Coordinate-based change listings:
************

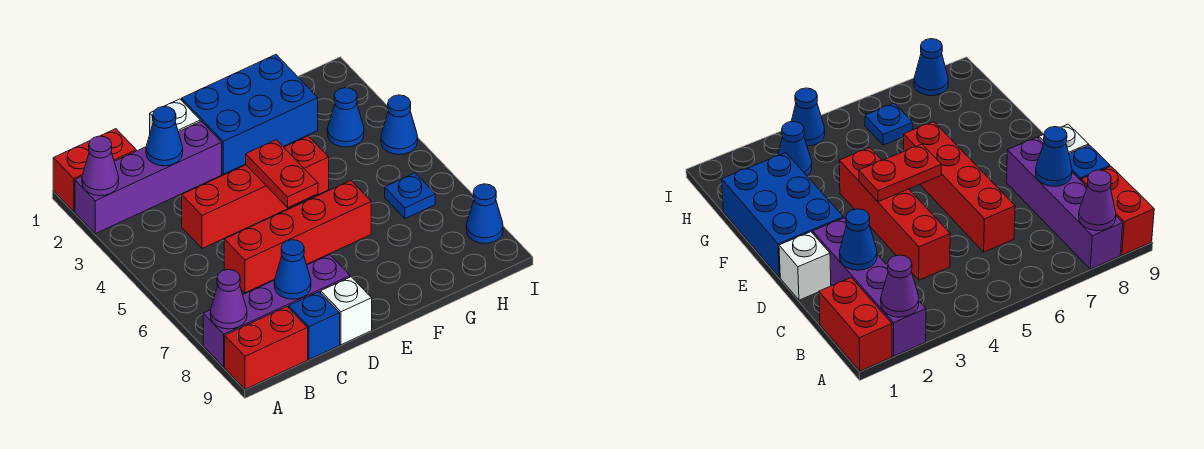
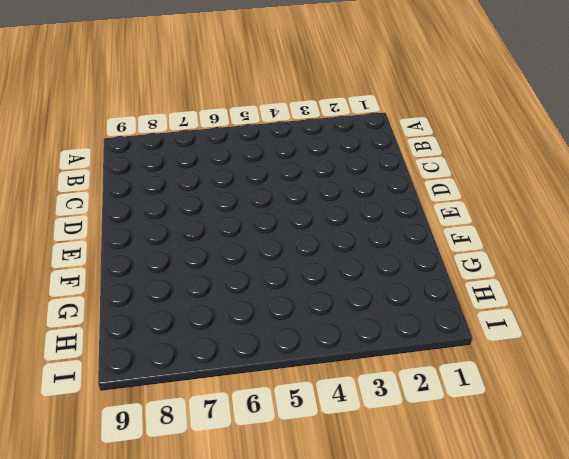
none -> red brick A1:B1 level 1
none -> purple brick A2:D2 level 1
none -> purple brick A8:D8 level 1

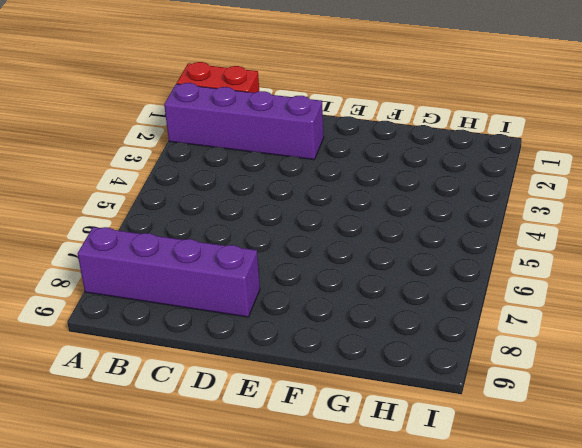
none -> red brick A9:B9 level 1
none -> red brick C4:F4 level 1
none -> red brick C6:F6 level 1

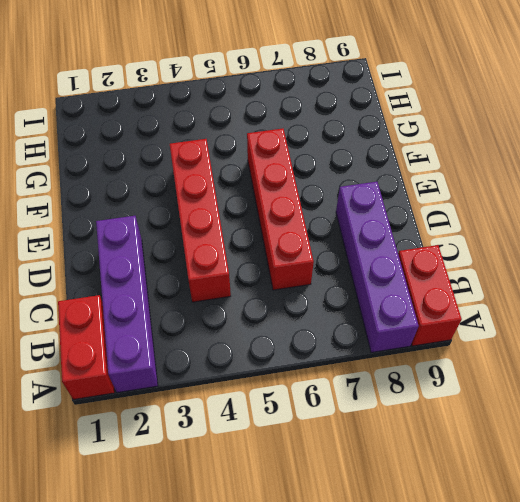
none -> blue brick C9 level 1
none -> white brick D1 level 1
none -> white brick D9 level 1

************

PROBLEM REQUIREMENTS: The pictures should be dropped, and every line above should be set down again exactly.

RESULT:
none -> red brick A1:B1 level 1
none -> purple brick A2:D2 level 1
none -> purple brick A8:D8 level 1

none -> red brick A9:B9 level 1
none -> red brick C4:F4 level 1
none -> red brick C6:F6 level 1

none -> blue brick C9 level 1
none -> white brick D1 level 1
none -> white brick D9 level 1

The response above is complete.